=== Records to use ===

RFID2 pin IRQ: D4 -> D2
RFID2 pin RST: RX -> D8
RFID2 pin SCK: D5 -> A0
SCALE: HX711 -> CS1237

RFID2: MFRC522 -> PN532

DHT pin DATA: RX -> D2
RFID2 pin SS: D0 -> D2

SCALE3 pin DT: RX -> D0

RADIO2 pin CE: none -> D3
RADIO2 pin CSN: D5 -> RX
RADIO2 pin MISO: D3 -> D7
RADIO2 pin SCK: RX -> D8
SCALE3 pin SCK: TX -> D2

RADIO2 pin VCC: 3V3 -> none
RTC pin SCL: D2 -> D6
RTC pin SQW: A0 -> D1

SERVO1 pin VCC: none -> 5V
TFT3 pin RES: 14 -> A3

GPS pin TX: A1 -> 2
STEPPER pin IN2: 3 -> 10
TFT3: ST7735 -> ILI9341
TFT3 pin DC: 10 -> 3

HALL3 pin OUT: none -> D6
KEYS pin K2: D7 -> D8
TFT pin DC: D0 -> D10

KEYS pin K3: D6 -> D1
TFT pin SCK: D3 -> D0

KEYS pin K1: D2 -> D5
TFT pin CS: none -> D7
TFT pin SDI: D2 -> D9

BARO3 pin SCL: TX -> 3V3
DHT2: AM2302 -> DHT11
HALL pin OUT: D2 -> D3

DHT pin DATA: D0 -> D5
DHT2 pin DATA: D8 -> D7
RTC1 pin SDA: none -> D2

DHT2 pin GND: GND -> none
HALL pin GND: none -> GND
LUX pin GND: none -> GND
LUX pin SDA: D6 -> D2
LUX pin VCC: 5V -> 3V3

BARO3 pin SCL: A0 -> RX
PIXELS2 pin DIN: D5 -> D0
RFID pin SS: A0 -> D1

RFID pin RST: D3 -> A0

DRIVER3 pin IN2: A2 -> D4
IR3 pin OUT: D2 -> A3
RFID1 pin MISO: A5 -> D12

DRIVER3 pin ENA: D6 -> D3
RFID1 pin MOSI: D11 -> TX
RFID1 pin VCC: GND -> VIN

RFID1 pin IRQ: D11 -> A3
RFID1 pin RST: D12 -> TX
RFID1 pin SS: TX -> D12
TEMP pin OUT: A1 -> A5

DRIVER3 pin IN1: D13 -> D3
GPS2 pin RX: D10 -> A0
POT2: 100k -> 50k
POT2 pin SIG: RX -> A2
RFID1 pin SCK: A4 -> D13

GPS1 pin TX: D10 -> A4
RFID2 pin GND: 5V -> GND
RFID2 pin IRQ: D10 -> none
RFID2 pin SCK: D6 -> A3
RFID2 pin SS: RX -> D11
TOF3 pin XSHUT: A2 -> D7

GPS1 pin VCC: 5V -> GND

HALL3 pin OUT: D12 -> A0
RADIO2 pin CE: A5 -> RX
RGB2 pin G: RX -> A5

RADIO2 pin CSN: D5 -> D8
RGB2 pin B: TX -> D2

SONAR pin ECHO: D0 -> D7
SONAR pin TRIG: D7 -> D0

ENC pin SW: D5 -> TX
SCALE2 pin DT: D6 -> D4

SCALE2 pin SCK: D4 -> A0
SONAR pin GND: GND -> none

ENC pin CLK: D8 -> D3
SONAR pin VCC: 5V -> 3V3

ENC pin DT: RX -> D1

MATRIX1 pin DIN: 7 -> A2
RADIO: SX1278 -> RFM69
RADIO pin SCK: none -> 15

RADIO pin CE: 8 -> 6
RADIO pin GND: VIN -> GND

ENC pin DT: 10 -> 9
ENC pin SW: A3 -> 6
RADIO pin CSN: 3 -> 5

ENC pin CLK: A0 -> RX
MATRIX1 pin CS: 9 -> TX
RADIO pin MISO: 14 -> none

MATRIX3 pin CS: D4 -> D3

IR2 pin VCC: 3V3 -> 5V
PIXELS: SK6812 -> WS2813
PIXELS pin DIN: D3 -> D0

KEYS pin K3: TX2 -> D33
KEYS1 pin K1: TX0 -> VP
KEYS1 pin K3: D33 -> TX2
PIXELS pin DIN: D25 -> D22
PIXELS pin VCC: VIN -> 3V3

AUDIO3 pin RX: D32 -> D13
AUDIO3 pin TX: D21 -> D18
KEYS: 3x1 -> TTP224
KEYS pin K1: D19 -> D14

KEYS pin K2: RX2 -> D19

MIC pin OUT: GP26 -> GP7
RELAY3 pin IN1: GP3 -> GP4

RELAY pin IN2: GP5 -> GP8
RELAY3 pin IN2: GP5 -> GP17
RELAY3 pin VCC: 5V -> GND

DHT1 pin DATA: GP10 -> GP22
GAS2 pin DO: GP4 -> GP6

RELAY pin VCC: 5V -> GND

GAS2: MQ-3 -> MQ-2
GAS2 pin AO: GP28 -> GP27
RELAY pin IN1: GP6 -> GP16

===

Lines from the start of the records through the one containing "BARO3 pin SCL: TX -> 3V3" are what should be retyped, exactly and in full, both ends included.

**Problem solution:**
RFID2 pin IRQ: D4 -> D2
RFID2 pin RST: RX -> D8
RFID2 pin SCK: D5 -> A0
SCALE: HX711 -> CS1237

RFID2: MFRC522 -> PN532

DHT pin DATA: RX -> D2
RFID2 pin SS: D0 -> D2

SCALE3 pin DT: RX -> D0

RADIO2 pin CE: none -> D3
RADIO2 pin CSN: D5 -> RX
RADIO2 pin MISO: D3 -> D7
RADIO2 pin SCK: RX -> D8
SCALE3 pin SCK: TX -> D2

RADIO2 pin VCC: 3V3 -> none
RTC pin SCL: D2 -> D6
RTC pin SQW: A0 -> D1

SERVO1 pin VCC: none -> 5V
TFT3 pin RES: 14 -> A3

GPS pin TX: A1 -> 2
STEPPER pin IN2: 3 -> 10
TFT3: ST7735 -> ILI9341
TFT3 pin DC: 10 -> 3

HALL3 pin OUT: none -> D6
KEYS pin K2: D7 -> D8
TFT pin DC: D0 -> D10

KEYS pin K3: D6 -> D1
TFT pin SCK: D3 -> D0

KEYS pin K1: D2 -> D5
TFT pin CS: none -> D7
TFT pin SDI: D2 -> D9

BARO3 pin SCL: TX -> 3V3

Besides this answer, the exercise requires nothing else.